— WHAT TO DO —
Find the lines below in which the string "yellow" occurs. Copy each one.

— THE INPUT —
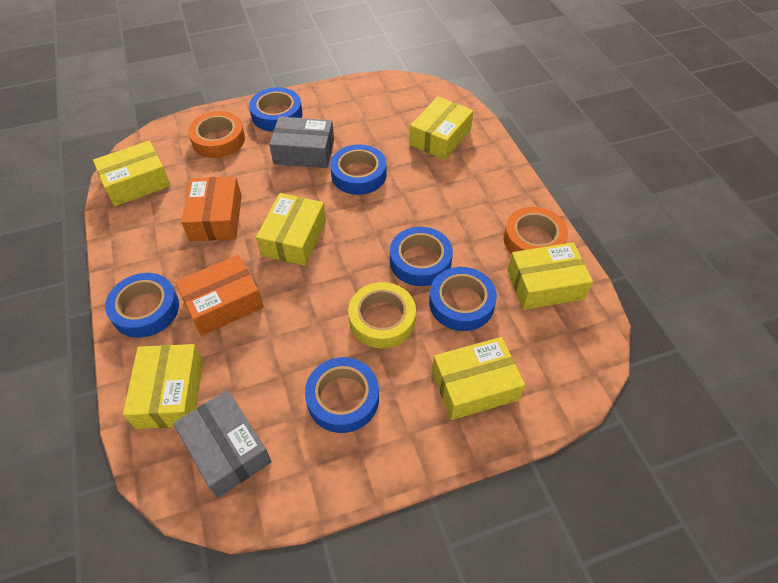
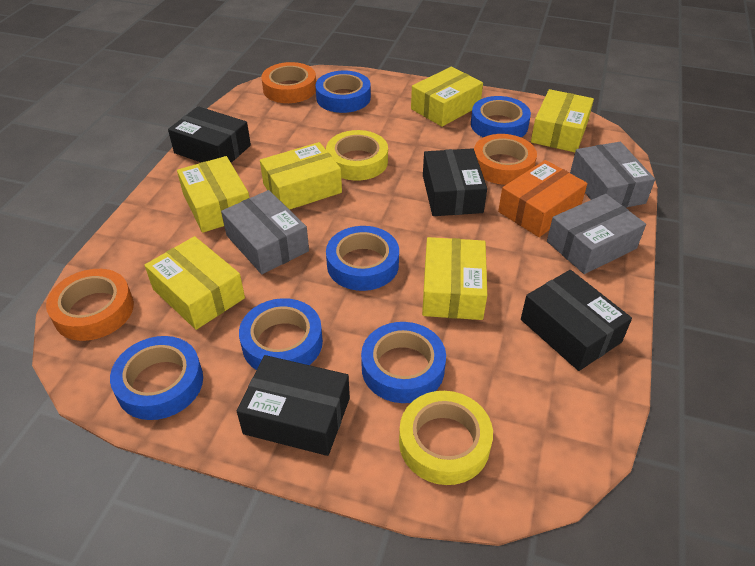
black box: 0 -> 4
grey box: 2 -> 3
orange box: 2 -> 1
orange tape: 2 -> 3
yellow tape: 1 -> 2

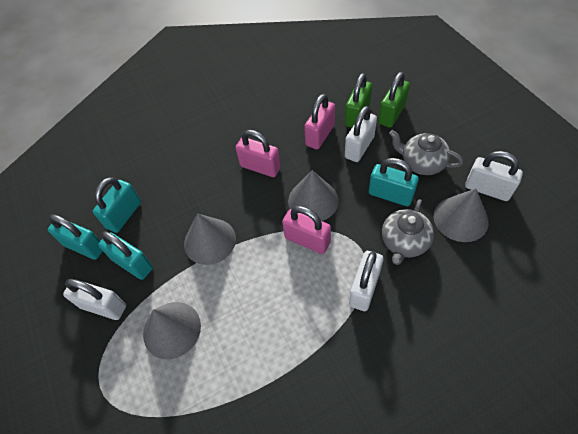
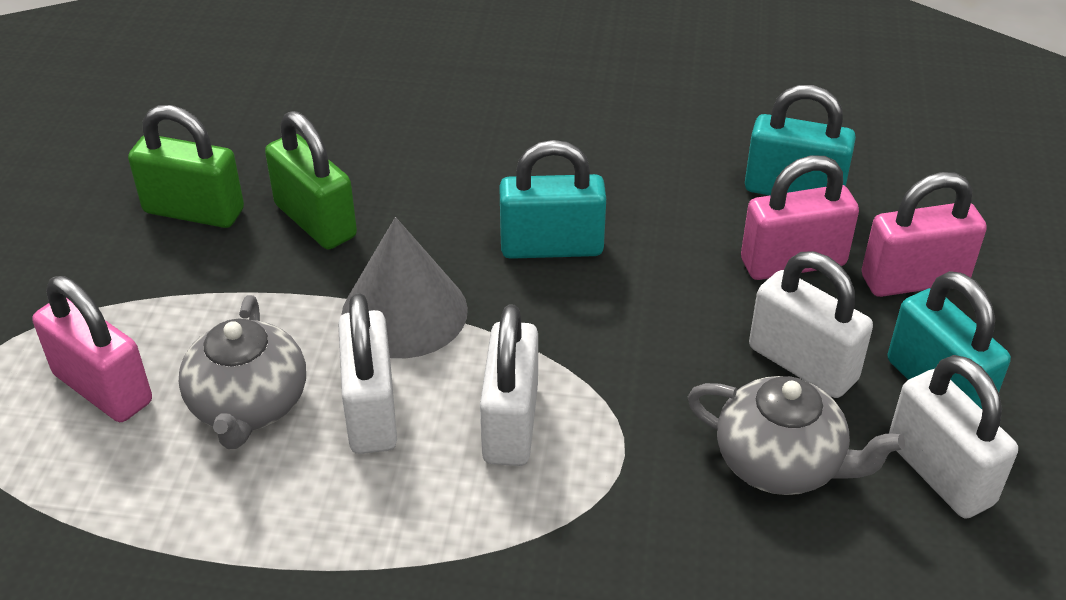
grey cone: 4 -> 1
turquoise padlock: 4 -> 3

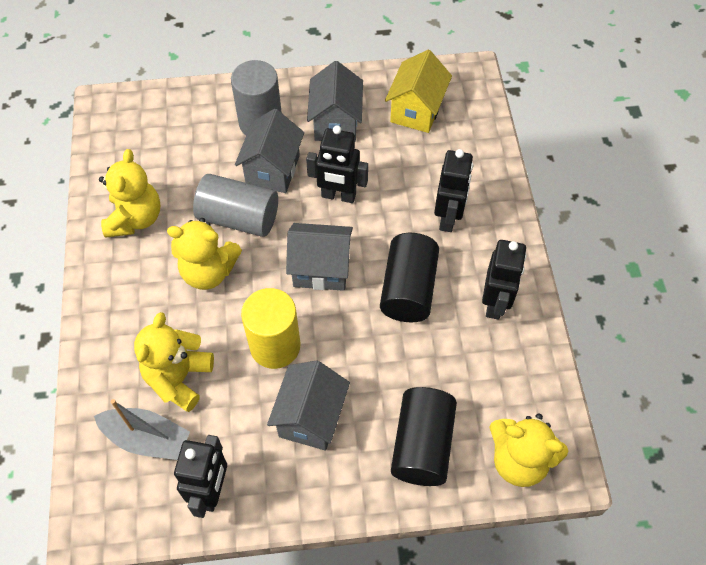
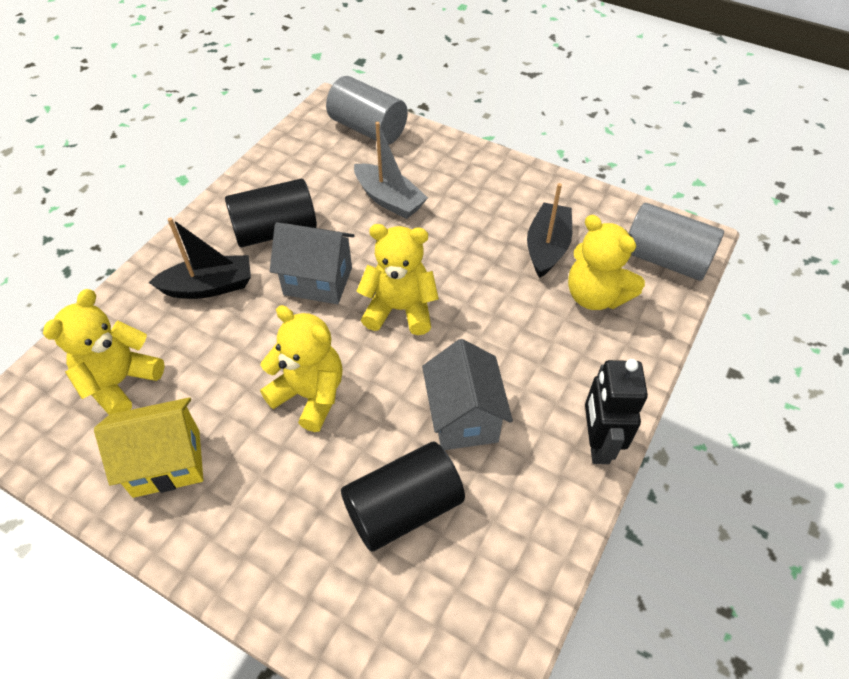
black boat: 0 -> 2
black robot: 4 -> 1
grey house: 4 -> 2
yellow cylinder: 1 -> 0

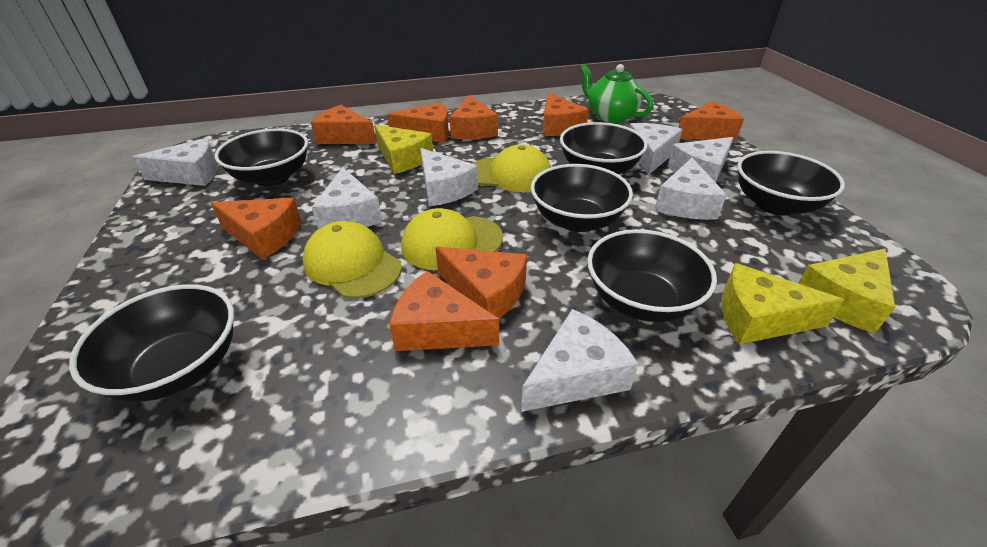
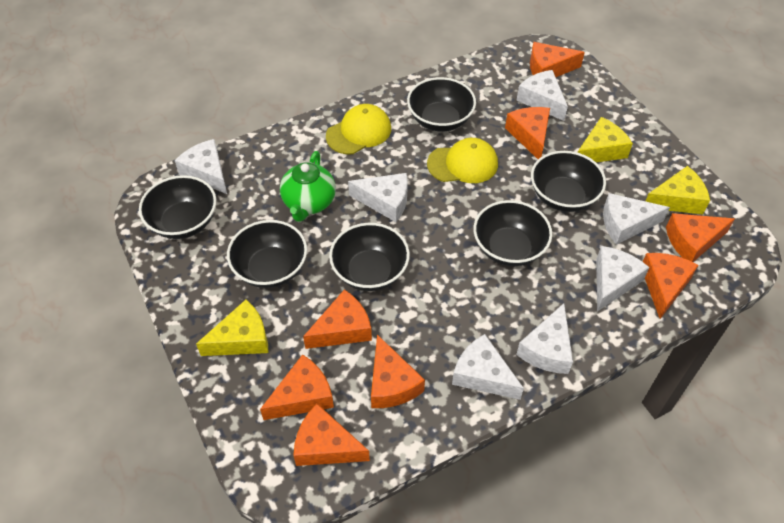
yellow cap: 3 -> 2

— THE COMPLETED TASK —
yellow tape: 1 -> 2
yellow cylinder: 1 -> 0
yellow cap: 3 -> 2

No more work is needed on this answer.